PROBLEM:
Return the lines below that contain the word "Termo".
# # #
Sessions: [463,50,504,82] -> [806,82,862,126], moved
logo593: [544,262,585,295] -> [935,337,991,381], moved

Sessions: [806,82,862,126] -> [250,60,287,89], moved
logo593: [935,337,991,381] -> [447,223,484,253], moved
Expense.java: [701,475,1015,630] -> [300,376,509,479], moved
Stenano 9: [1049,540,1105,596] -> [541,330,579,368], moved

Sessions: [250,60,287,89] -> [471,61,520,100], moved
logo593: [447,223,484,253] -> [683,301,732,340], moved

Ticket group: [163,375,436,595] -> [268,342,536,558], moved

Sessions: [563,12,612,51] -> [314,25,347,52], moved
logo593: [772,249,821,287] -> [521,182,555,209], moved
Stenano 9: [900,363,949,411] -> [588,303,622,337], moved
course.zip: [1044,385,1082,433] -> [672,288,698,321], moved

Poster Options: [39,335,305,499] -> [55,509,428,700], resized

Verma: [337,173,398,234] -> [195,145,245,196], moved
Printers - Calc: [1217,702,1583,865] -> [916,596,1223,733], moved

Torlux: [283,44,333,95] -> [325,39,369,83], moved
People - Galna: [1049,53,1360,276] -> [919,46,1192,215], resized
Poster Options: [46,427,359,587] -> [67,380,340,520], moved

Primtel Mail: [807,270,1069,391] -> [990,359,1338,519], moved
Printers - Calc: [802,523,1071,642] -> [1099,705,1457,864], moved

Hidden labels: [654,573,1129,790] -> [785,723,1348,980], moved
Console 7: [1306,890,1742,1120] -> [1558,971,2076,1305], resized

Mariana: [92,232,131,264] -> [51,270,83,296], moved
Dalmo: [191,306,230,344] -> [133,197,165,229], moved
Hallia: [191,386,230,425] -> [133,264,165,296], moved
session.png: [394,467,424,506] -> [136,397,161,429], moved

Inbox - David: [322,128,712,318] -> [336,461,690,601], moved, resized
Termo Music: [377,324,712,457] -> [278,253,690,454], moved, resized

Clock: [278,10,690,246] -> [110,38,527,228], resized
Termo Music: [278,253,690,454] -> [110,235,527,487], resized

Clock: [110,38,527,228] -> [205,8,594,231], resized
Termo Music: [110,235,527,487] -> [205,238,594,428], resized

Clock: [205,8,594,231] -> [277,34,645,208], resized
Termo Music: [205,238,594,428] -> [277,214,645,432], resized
# # #
RESPONSE BOX:
Termo Music: [377,324,712,457] -> [278,253,690,454], moved, resized
Termo Music: [278,253,690,454] -> [110,235,527,487], resized
Termo Music: [110,235,527,487] -> [205,238,594,428], resized
Termo Music: [205,238,594,428] -> [277,214,645,432], resized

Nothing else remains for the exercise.